■ Dataset extract
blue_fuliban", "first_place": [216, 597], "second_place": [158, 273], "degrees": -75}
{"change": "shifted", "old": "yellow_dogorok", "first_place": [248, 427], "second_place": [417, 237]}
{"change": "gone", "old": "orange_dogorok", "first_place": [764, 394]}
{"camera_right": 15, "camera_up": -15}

■ Work request
Write out every line of the data exactly, leaving nothing out.

■ Solved exercise
blue_fuliban", "first_place": [216, 597], "second_place": [158, 273], "degrees": -75}
{"change": "shifted", "old": "yellow_dogorok", "first_place": [248, 427], "second_place": [417, 237]}
{"change": "gone", "old": "orange_dogorok", "first_place": [764, 394]}
{"camera_right": 15, "camera_up": -15}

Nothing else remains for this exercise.